##### LISTED ENTRIES #####
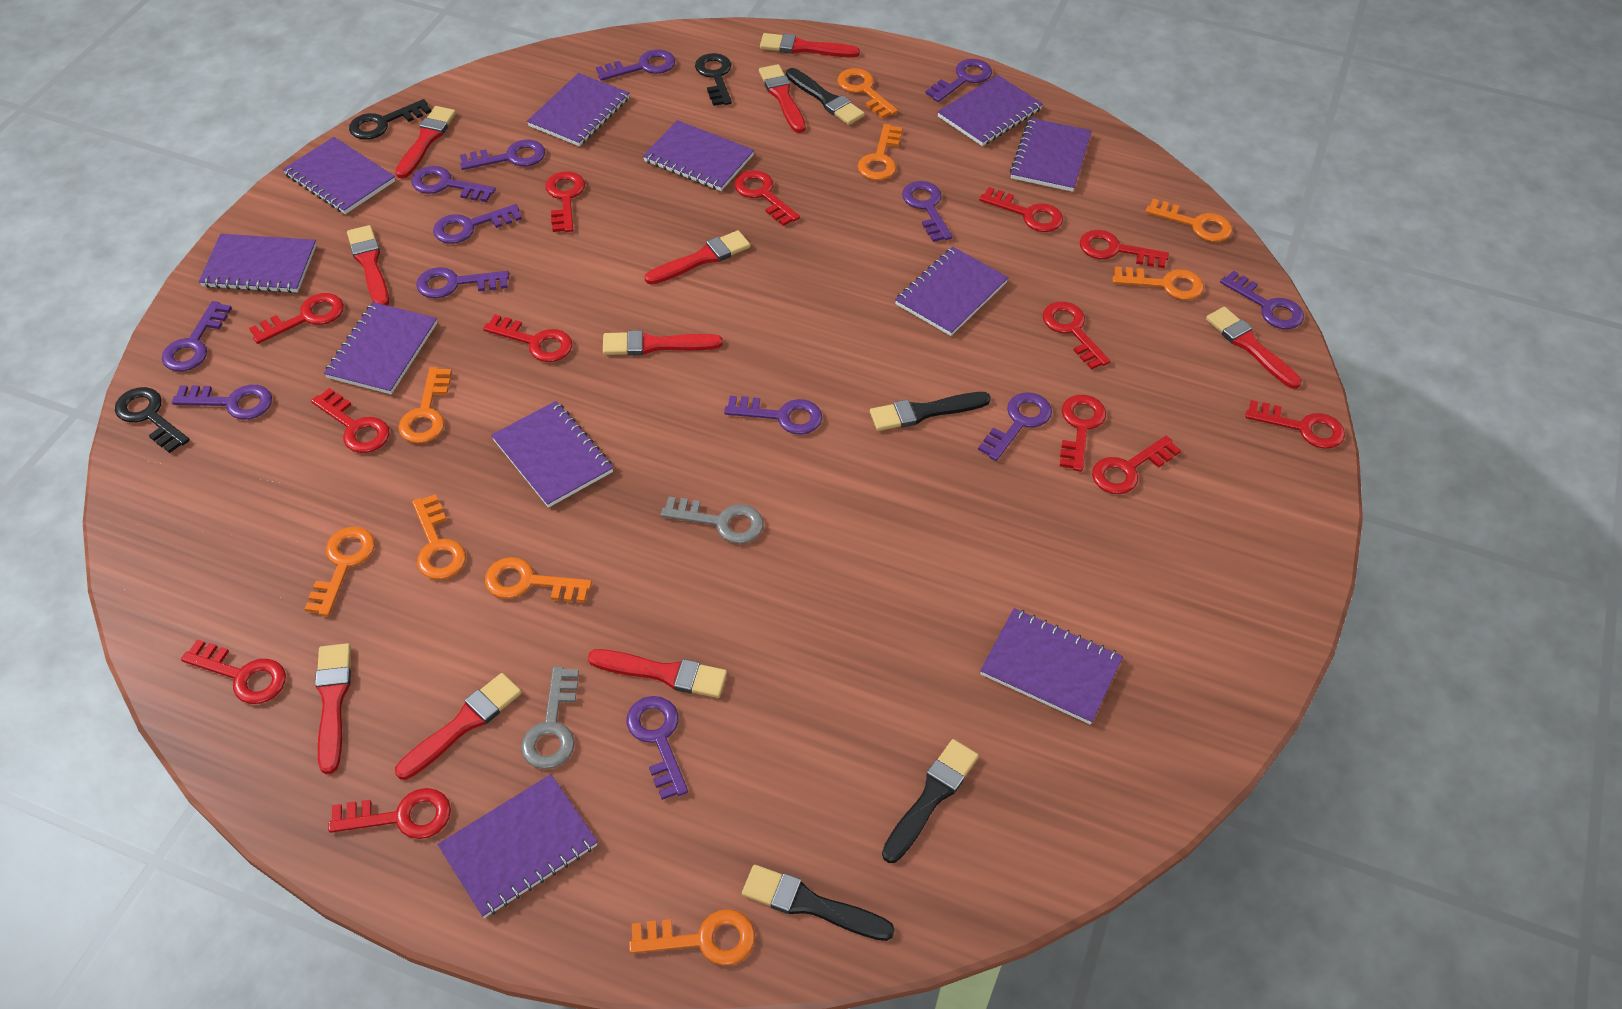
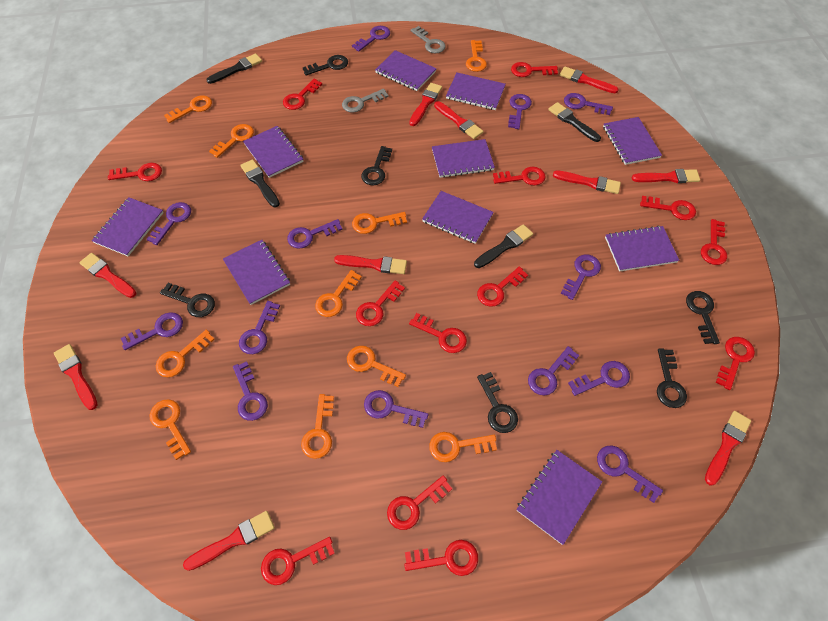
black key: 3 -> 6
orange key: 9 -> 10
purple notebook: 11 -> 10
#####
##### LISTED ENTRIES #####
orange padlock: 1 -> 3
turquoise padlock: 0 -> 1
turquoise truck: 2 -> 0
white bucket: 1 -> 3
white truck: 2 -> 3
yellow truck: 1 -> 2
#####
*EXERCISE DETAILS*.
Would you retype the lines above from the one with "black key: 3 -> 6" down to the one with "purple notebook: 11 -> 10", word for word, both ends included and no other lines?

*ANSWER SPACE*.
black key: 3 -> 6
orange key: 9 -> 10
purple notebook: 11 -> 10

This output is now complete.